» **Work order**
Give back, exactly as written, the lines from the first line of the data below through the line with "locker: (683, 963) -> (468, 318), moved", and omit the pictures.

**** Record set ****

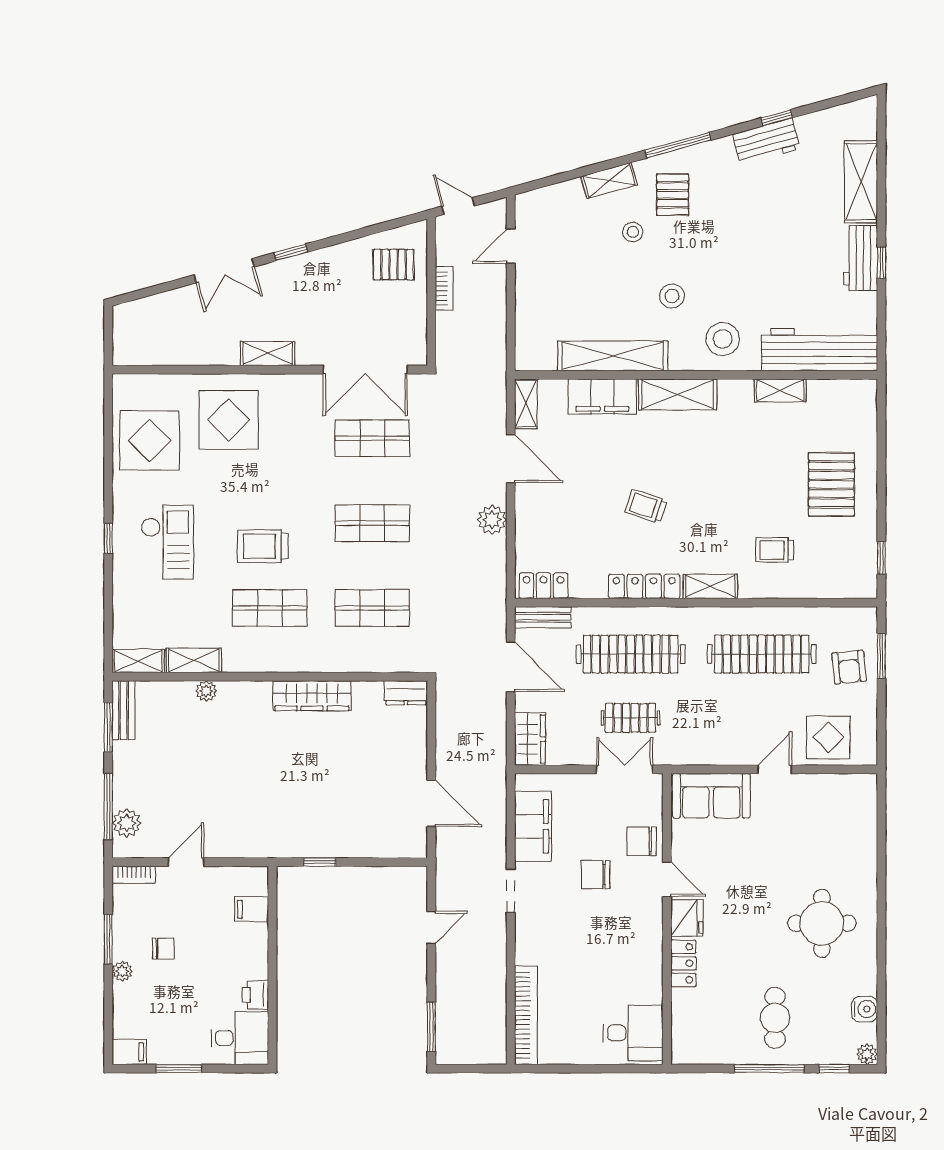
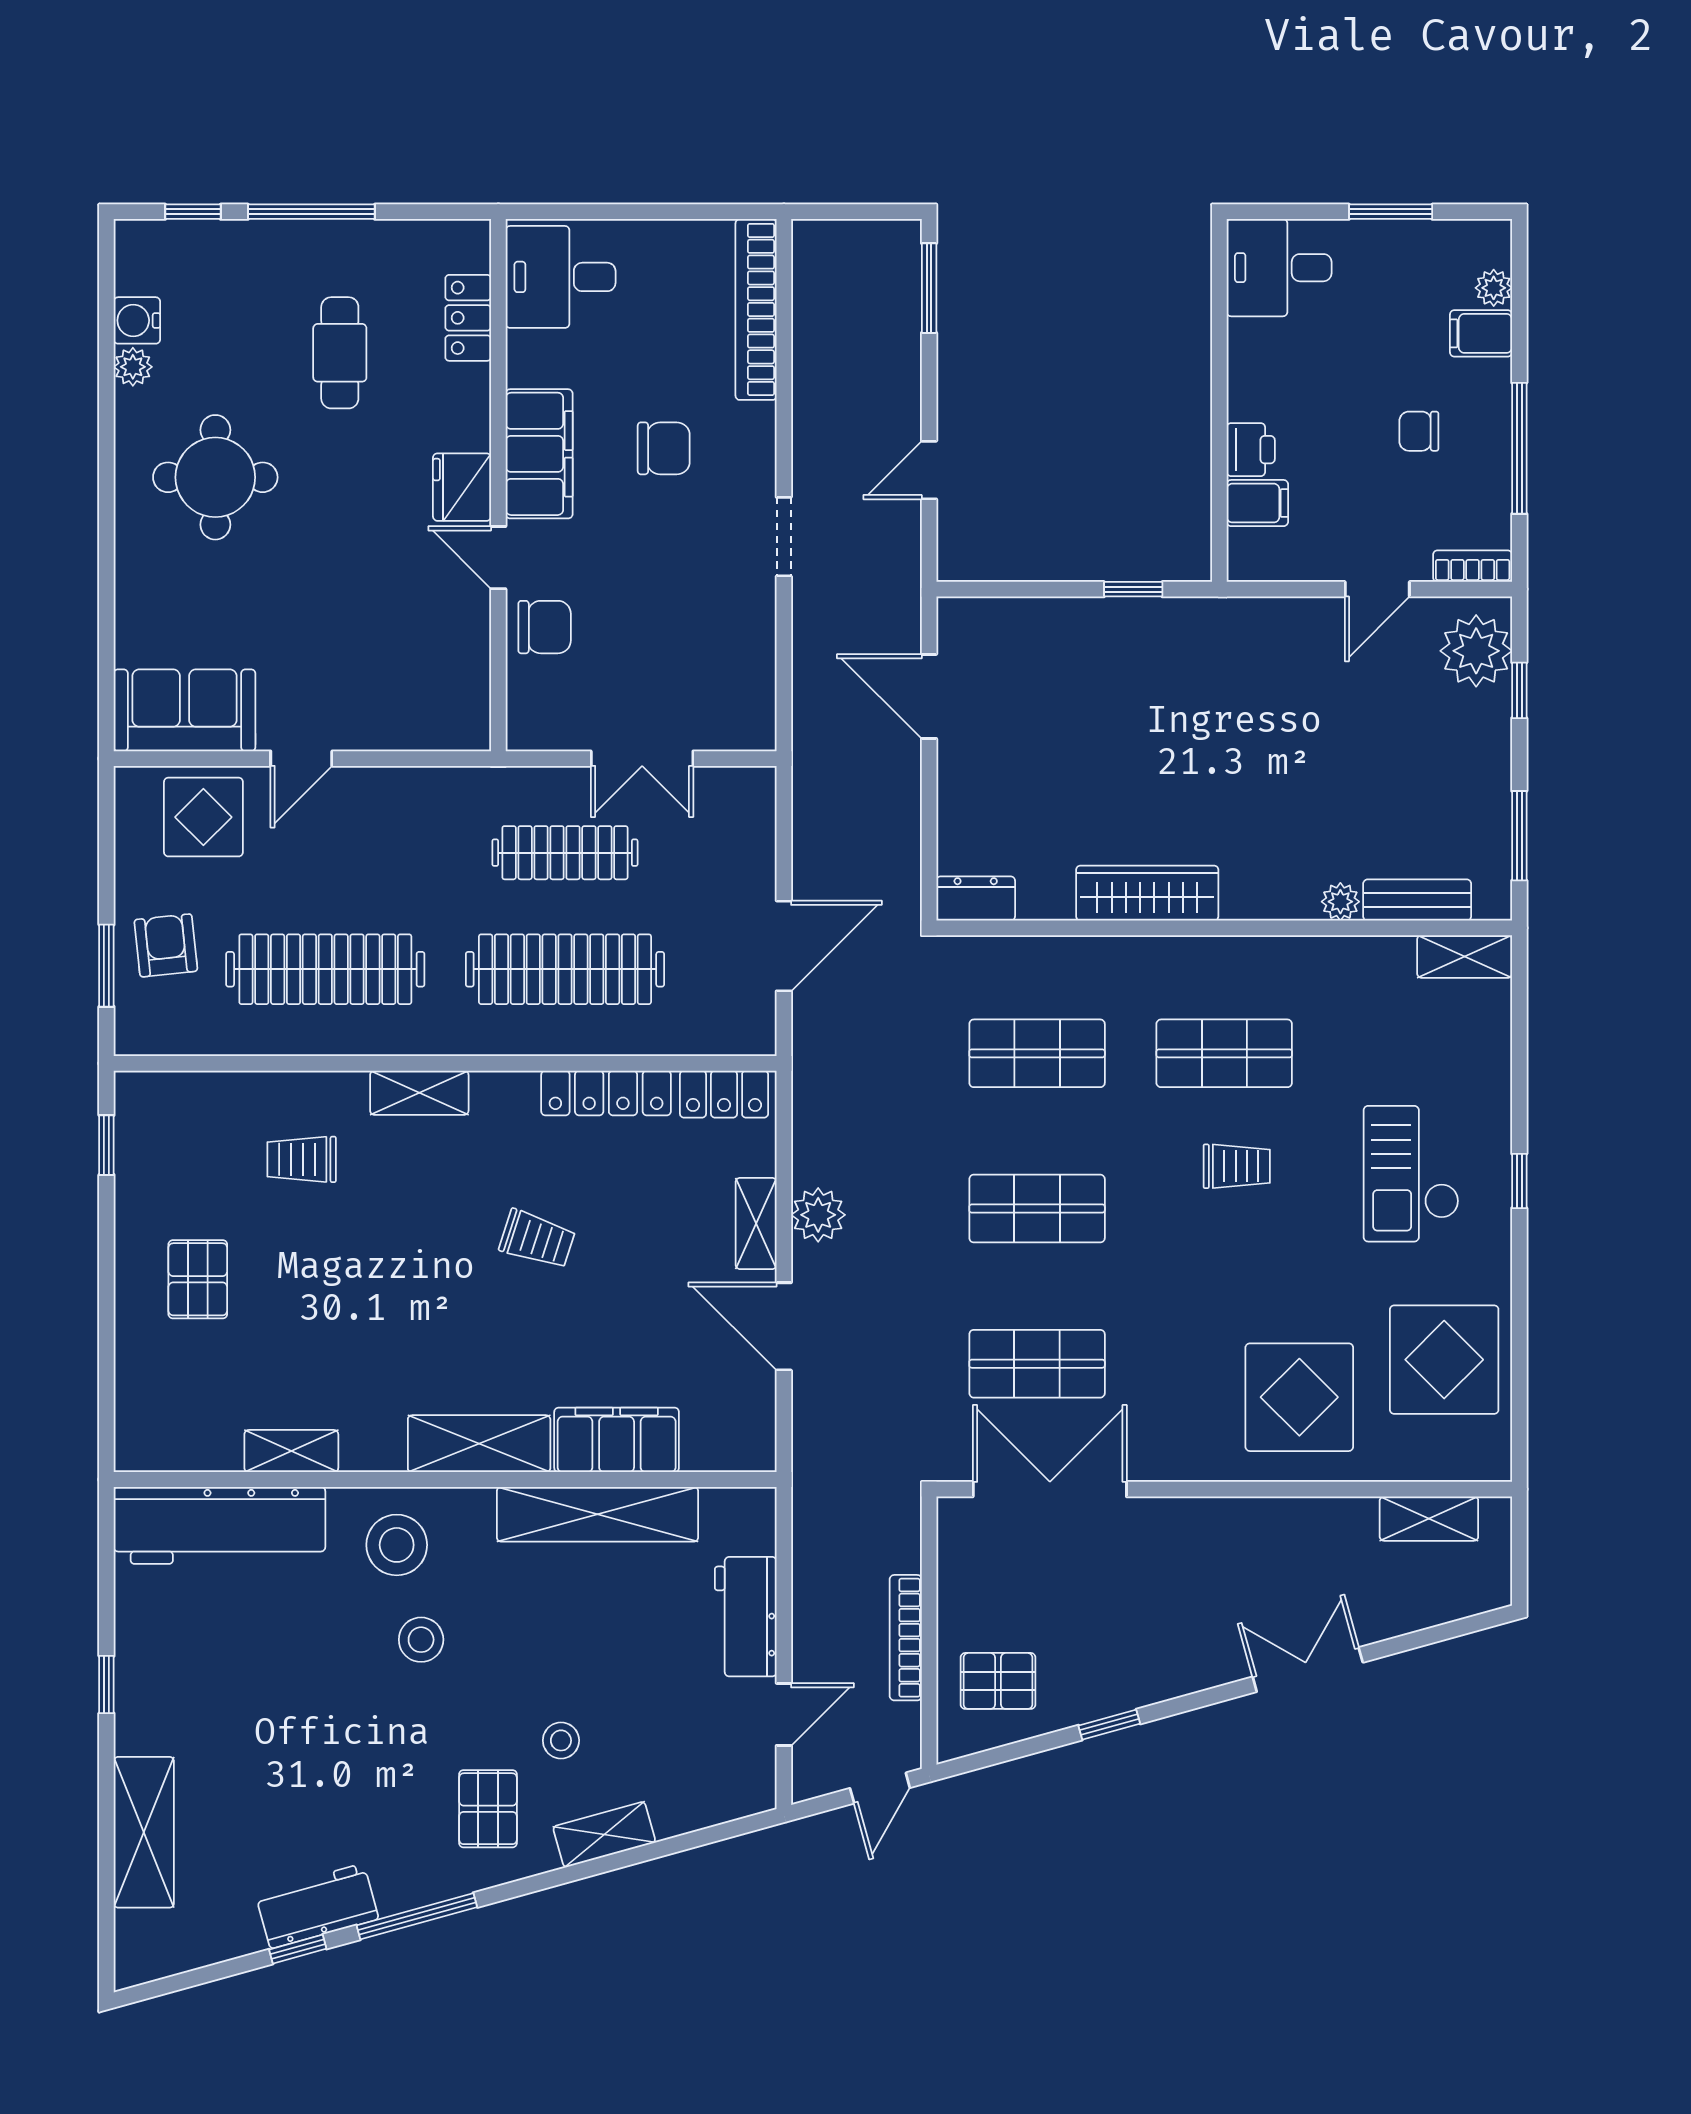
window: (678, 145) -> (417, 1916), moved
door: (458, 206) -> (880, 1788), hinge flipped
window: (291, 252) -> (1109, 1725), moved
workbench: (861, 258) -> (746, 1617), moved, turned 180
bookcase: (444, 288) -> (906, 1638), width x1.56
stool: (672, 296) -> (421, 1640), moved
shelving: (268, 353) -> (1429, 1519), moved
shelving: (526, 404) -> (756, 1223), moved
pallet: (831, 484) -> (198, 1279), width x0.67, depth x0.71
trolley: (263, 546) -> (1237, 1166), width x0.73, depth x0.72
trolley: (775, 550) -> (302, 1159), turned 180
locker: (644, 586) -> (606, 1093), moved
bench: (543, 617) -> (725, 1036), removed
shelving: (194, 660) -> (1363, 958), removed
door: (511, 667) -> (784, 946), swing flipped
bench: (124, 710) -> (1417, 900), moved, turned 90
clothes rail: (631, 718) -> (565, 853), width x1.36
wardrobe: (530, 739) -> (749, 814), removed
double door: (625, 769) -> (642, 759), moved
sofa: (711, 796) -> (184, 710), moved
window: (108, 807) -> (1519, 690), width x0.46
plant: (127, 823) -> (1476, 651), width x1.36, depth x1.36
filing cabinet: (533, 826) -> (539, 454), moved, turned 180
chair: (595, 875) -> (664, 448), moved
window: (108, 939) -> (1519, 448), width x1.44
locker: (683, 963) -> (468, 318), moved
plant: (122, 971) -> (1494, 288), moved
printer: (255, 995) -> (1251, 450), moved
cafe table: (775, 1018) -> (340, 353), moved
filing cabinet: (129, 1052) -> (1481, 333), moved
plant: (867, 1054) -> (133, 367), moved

****

» **Answer space**
window: (678, 145) -> (417, 1916), moved
door: (458, 206) -> (880, 1788), hinge flipped
window: (291, 252) -> (1109, 1725), moved
workbench: (861, 258) -> (746, 1617), moved, turned 180
bookcase: (444, 288) -> (906, 1638), width x1.56
stool: (672, 296) -> (421, 1640), moved
shelving: (268, 353) -> (1429, 1519), moved
shelving: (526, 404) -> (756, 1223), moved
pallet: (831, 484) -> (198, 1279), width x0.67, depth x0.71
trolley: (263, 546) -> (1237, 1166), width x0.73, depth x0.72
trolley: (775, 550) -> (302, 1159), turned 180
locker: (644, 586) -> (606, 1093), moved
bench: (543, 617) -> (725, 1036), removed
shelving: (194, 660) -> (1363, 958), removed
door: (511, 667) -> (784, 946), swing flipped
bench: (124, 710) -> (1417, 900), moved, turned 90
clothes rail: (631, 718) -> (565, 853), width x1.36
wardrobe: (530, 739) -> (749, 814), removed
double door: (625, 769) -> (642, 759), moved
sofa: (711, 796) -> (184, 710), moved
window: (108, 807) -> (1519, 690), width x0.46
plant: (127, 823) -> (1476, 651), width x1.36, depth x1.36
filing cabinet: (533, 826) -> (539, 454), moved, turned 180
chair: (595, 875) -> (664, 448), moved
window: (108, 939) -> (1519, 448), width x1.44
locker: (683, 963) -> (468, 318), moved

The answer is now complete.